### What to do
Go through the entries below from the first line and transcribe each one exactly, ending with the line that contains "SD3 pin CS: D6 -> D2".

>>>>

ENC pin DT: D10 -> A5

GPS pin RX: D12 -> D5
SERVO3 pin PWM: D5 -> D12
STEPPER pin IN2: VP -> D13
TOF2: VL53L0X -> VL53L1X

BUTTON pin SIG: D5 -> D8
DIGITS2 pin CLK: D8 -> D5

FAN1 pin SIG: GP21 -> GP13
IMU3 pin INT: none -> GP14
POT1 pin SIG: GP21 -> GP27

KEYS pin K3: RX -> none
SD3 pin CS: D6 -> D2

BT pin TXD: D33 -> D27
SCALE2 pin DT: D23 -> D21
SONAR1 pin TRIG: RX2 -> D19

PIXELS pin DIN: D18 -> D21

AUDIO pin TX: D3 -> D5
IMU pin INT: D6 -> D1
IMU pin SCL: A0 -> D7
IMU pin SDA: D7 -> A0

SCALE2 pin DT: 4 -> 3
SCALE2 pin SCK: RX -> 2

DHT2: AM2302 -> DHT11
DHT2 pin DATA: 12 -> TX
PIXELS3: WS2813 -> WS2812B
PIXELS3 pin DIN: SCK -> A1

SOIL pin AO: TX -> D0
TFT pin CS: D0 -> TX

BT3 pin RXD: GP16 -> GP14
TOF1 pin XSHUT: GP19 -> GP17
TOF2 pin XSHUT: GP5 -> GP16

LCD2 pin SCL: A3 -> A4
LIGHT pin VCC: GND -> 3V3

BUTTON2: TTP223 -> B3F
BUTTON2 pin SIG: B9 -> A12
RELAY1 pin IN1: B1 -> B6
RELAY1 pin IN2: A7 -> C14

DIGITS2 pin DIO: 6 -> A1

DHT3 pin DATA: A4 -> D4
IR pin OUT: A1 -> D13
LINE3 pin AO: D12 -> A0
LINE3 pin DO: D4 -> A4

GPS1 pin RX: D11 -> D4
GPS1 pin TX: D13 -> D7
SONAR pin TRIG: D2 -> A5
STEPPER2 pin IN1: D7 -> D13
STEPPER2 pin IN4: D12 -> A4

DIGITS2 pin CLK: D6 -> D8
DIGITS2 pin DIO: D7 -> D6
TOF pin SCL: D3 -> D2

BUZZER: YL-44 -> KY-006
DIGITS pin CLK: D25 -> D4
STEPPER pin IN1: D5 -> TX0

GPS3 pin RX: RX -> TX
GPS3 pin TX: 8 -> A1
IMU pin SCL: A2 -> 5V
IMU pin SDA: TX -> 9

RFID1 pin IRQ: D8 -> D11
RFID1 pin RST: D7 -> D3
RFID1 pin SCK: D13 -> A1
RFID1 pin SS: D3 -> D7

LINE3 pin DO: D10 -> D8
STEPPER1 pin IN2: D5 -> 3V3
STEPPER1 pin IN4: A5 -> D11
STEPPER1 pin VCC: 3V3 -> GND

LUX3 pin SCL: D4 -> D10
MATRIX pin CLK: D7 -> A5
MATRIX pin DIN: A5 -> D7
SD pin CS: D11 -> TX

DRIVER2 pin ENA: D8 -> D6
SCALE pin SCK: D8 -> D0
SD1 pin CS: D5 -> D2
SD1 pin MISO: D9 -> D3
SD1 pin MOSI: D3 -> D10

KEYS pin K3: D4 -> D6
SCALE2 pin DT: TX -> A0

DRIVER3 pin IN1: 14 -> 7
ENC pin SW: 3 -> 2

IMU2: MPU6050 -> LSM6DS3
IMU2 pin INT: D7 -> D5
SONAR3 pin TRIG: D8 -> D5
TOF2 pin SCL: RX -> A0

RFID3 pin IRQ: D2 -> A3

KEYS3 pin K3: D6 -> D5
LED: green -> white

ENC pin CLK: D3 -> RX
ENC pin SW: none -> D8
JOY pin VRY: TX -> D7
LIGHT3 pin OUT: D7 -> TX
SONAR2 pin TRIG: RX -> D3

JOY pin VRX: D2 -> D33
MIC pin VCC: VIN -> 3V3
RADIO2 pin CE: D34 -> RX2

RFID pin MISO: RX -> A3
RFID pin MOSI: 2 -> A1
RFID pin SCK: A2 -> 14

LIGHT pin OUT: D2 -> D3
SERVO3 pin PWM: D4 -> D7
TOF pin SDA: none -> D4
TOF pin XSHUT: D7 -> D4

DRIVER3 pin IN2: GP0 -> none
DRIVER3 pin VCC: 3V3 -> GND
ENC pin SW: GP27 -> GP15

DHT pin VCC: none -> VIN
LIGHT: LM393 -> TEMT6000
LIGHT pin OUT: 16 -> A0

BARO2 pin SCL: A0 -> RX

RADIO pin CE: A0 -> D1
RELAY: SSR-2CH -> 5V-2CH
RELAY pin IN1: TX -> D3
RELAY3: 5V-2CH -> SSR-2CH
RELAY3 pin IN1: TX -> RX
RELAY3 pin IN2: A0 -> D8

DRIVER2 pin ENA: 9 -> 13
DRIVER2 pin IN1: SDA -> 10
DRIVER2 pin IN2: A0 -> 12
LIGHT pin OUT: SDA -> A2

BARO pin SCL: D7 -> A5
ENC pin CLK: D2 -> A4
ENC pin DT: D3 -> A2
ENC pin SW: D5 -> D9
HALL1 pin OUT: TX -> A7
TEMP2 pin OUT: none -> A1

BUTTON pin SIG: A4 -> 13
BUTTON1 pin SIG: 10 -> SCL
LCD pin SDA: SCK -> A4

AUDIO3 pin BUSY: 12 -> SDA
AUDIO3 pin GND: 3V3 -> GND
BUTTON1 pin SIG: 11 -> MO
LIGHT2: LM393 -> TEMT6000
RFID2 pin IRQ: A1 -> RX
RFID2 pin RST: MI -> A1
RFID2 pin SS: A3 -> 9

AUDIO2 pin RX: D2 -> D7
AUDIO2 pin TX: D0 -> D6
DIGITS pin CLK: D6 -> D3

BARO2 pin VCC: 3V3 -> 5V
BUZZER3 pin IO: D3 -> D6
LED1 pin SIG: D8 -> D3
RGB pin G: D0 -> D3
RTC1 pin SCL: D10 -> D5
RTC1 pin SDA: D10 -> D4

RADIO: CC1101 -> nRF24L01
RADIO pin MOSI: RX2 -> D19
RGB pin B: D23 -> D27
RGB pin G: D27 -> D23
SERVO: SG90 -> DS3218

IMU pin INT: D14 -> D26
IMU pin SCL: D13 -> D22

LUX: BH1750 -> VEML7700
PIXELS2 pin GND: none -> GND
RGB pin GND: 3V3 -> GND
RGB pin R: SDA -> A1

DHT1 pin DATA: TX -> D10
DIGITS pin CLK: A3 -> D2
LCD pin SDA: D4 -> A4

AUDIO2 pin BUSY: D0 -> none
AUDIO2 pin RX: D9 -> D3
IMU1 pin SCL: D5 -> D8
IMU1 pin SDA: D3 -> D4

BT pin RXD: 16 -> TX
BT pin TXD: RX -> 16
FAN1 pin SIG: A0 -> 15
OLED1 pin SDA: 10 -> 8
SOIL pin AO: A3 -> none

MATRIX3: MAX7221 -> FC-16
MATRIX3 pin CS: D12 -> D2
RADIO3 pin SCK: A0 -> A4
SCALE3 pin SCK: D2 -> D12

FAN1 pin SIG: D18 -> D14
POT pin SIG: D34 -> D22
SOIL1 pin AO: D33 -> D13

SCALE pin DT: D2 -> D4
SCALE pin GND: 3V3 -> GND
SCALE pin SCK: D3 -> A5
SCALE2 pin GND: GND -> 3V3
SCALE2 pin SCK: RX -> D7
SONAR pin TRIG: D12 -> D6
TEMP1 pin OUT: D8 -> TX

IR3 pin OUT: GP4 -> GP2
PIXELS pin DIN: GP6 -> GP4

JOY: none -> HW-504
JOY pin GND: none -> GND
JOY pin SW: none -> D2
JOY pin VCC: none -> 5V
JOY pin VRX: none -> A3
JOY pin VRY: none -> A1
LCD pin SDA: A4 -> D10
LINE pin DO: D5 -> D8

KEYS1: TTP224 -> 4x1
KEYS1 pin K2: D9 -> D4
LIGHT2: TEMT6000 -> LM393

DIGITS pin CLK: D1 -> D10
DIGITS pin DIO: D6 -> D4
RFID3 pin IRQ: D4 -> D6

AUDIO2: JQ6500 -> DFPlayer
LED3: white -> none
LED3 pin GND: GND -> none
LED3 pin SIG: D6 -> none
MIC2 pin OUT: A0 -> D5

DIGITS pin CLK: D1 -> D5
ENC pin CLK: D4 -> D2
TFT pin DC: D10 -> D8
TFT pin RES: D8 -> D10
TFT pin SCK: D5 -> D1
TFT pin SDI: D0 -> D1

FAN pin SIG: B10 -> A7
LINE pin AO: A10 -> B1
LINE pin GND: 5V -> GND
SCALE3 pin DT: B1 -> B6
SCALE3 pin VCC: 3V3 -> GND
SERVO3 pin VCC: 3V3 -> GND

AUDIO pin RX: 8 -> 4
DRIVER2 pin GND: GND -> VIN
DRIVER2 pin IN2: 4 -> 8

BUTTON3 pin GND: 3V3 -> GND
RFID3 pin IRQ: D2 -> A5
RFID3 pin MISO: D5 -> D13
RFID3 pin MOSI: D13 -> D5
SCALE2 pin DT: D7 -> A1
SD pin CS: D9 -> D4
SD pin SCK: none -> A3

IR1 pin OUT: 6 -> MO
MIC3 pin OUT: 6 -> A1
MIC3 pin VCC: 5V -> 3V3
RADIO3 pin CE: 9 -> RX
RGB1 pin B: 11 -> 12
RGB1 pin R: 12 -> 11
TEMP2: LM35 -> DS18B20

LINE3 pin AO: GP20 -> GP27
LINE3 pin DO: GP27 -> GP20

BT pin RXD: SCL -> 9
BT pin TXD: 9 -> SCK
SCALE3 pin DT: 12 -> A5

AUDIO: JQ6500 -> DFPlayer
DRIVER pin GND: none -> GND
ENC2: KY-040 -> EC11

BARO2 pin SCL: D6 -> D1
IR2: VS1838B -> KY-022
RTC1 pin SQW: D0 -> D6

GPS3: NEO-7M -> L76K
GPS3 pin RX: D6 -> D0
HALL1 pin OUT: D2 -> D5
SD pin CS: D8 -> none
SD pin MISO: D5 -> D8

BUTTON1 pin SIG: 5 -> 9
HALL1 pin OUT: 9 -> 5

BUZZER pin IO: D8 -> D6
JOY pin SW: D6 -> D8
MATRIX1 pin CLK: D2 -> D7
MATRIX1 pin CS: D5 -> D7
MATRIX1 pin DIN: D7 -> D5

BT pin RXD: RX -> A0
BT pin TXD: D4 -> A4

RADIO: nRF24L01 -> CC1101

<<<<

### Output
ENC pin DT: D10 -> A5

GPS pin RX: D12 -> D5
SERVO3 pin PWM: D5 -> D12
STEPPER pin IN2: VP -> D13
TOF2: VL53L0X -> VL53L1X

BUTTON pin SIG: D5 -> D8
DIGITS2 pin CLK: D8 -> D5

FAN1 pin SIG: GP21 -> GP13
IMU3 pin INT: none -> GP14
POT1 pin SIG: GP21 -> GP27

KEYS pin K3: RX -> none
SD3 pin CS: D6 -> D2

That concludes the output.